===== DATA SUPPLIED =====
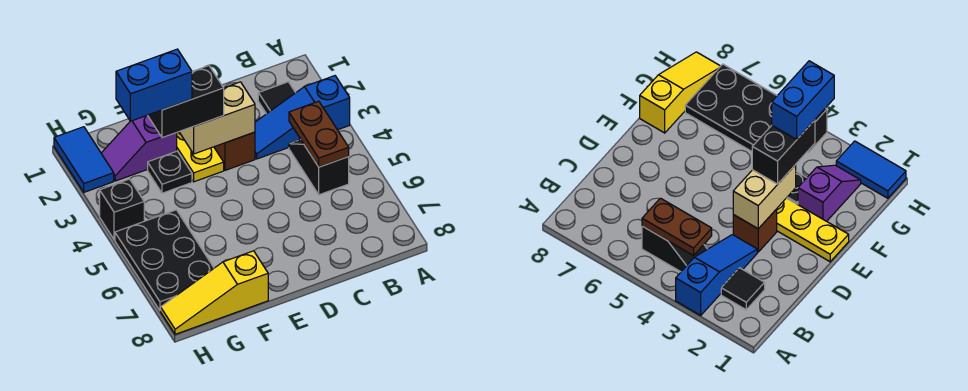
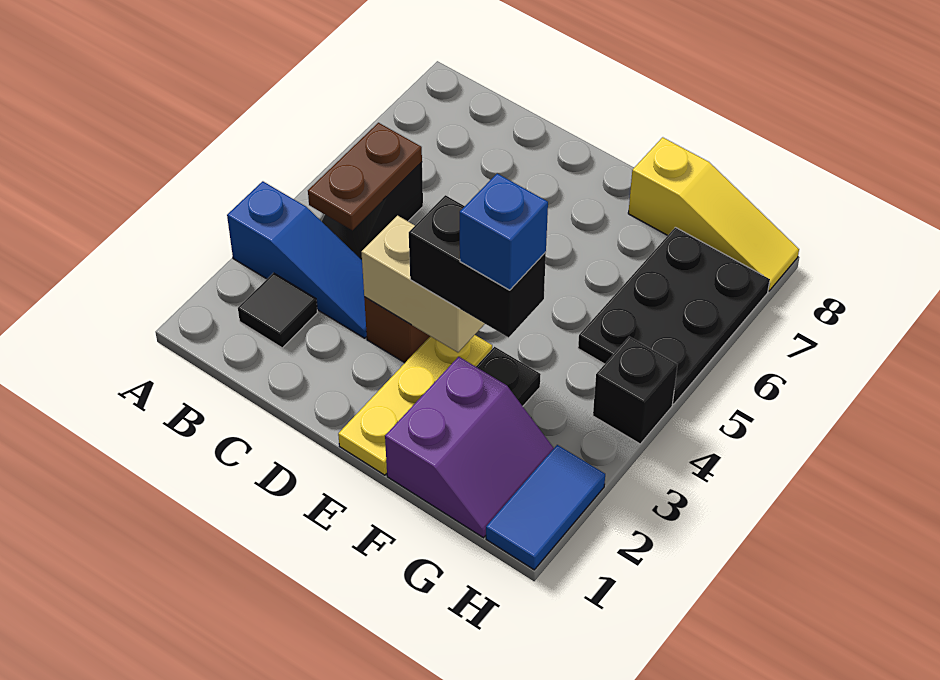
purple slope F2:G2 level 1 top F -> purple slope F1:G2 level 1 top F
blue brick F3:G3 level 4 -> blue brick F3 level 4

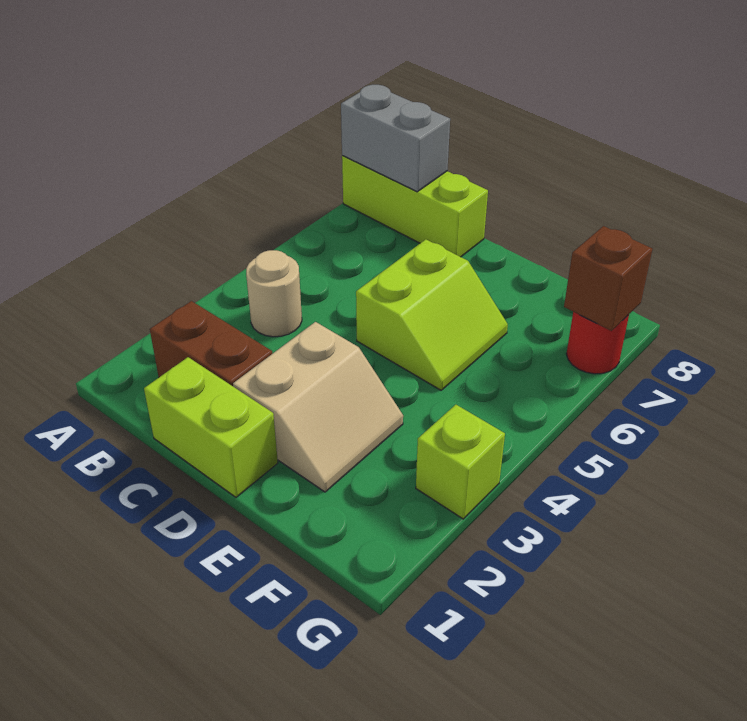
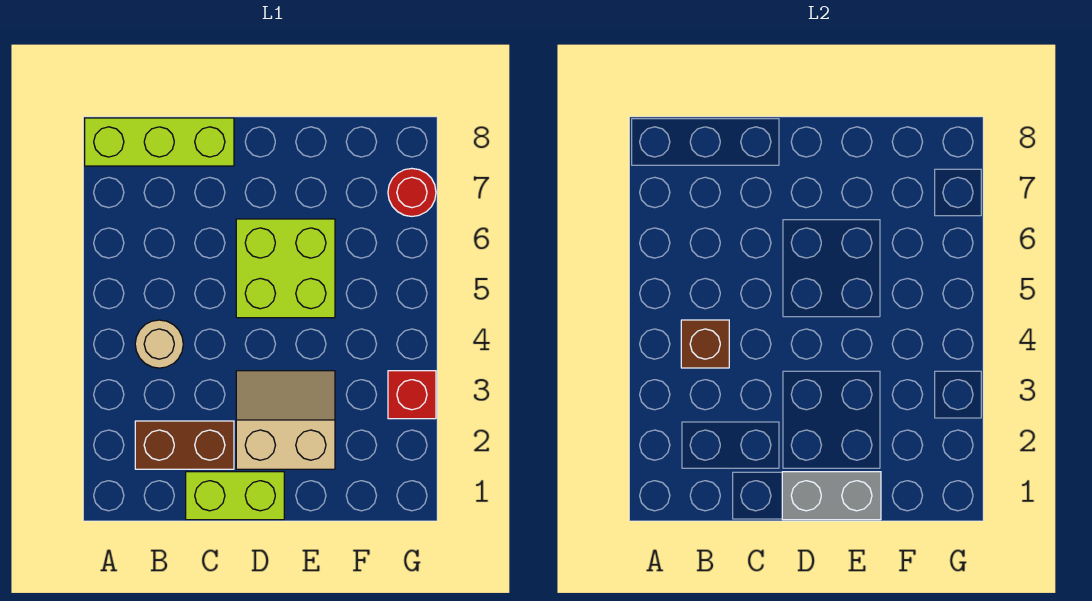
grey brick A8:B8 level 2 -> grey brick D1:E1 level 2
tan slope D2:E3 level 1 top D -> tan slope D2:E3 level 1 top 2
lime slope D5:E6 level 1 top D -> lime brick D5:E6 level 1
lime brick G3 level 1 -> red brick G3 level 1
brown brick G7 level 2 -> brown brick B4 level 2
=====
#### TASK PROMPT
Give back, unchanged, the line that holds "lime slope D5:E6" along with all lines after it through the last line above.

#### SOLUTION TO THIS TASK
lime slope D5:E6 level 1 top D -> lime brick D5:E6 level 1
lime brick G3 level 1 -> red brick G3 level 1
brown brick G7 level 2 -> brown brick B4 level 2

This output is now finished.